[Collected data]
------------------------------------------------
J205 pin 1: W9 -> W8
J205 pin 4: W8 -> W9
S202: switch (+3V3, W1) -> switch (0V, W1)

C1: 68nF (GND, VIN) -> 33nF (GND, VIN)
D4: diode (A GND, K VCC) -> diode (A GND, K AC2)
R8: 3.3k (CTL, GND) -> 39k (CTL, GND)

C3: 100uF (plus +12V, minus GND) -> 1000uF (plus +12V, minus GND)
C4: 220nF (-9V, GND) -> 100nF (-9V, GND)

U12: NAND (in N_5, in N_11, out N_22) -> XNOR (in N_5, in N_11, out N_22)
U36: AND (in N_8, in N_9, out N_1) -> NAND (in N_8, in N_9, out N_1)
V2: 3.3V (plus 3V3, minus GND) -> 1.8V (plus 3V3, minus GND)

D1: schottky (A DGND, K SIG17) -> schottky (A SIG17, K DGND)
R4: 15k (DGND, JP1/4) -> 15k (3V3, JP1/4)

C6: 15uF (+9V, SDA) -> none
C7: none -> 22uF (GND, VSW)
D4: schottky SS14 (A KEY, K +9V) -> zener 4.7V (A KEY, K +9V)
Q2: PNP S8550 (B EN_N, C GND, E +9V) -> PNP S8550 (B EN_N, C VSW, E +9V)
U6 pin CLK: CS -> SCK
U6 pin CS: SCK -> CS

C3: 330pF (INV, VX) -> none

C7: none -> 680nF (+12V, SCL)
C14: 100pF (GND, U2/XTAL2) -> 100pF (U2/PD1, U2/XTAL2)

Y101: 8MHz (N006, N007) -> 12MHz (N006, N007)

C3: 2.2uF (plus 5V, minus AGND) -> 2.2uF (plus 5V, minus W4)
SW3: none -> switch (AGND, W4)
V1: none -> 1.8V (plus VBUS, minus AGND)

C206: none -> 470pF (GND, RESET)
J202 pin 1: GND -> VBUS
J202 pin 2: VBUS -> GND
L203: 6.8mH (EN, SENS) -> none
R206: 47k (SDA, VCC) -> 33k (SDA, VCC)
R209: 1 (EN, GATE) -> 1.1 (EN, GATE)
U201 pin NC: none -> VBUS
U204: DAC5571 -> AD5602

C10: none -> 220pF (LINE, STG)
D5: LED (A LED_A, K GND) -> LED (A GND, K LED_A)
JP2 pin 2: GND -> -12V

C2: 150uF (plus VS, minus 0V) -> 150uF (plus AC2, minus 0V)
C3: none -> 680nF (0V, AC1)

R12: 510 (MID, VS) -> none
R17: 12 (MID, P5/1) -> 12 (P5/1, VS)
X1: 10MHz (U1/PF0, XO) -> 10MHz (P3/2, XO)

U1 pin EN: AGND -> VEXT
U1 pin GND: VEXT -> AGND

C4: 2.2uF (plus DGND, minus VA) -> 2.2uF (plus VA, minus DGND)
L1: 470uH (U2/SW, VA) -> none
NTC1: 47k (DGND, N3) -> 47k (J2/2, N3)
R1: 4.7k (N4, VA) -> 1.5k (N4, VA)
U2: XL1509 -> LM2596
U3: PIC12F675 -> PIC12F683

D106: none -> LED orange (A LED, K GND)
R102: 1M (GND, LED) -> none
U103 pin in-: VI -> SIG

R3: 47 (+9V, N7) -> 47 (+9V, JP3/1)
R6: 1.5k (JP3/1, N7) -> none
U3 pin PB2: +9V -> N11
------------------------------------------------
Starting at the line with "U201 pin NC: none -> VBUS", retype each line through the final one in the data above, unchanged and with nothing added.

OUTPUT FOR THIS EXERCISE →
U201 pin NC: none -> VBUS
U204: DAC5571 -> AD5602

C10: none -> 220pF (LINE, STG)
D5: LED (A LED_A, K GND) -> LED (A GND, K LED_A)
JP2 pin 2: GND -> -12V

C2: 150uF (plus VS, minus 0V) -> 150uF (plus AC2, minus 0V)
C3: none -> 680nF (0V, AC1)

R12: 510 (MID, VS) -> none
R17: 12 (MID, P5/1) -> 12 (P5/1, VS)
X1: 10MHz (U1/PF0, XO) -> 10MHz (P3/2, XO)

U1 pin EN: AGND -> VEXT
U1 pin GND: VEXT -> AGND

C4: 2.2uF (plus DGND, minus VA) -> 2.2uF (plus VA, minus DGND)
L1: 470uH (U2/SW, VA) -> none
NTC1: 47k (DGND, N3) -> 47k (J2/2, N3)
R1: 4.7k (N4, VA) -> 1.5k (N4, VA)
U2: XL1509 -> LM2596
U3: PIC12F675 -> PIC12F683

D106: none -> LED orange (A LED, K GND)
R102: 1M (GND, LED) -> none
U103 pin in-: VI -> SIG

R3: 47 (+9V, N7) -> 47 (+9V, JP3/1)
R6: 1.5k (JP3/1, N7) -> none
U3 pin PB2: +9V -> N11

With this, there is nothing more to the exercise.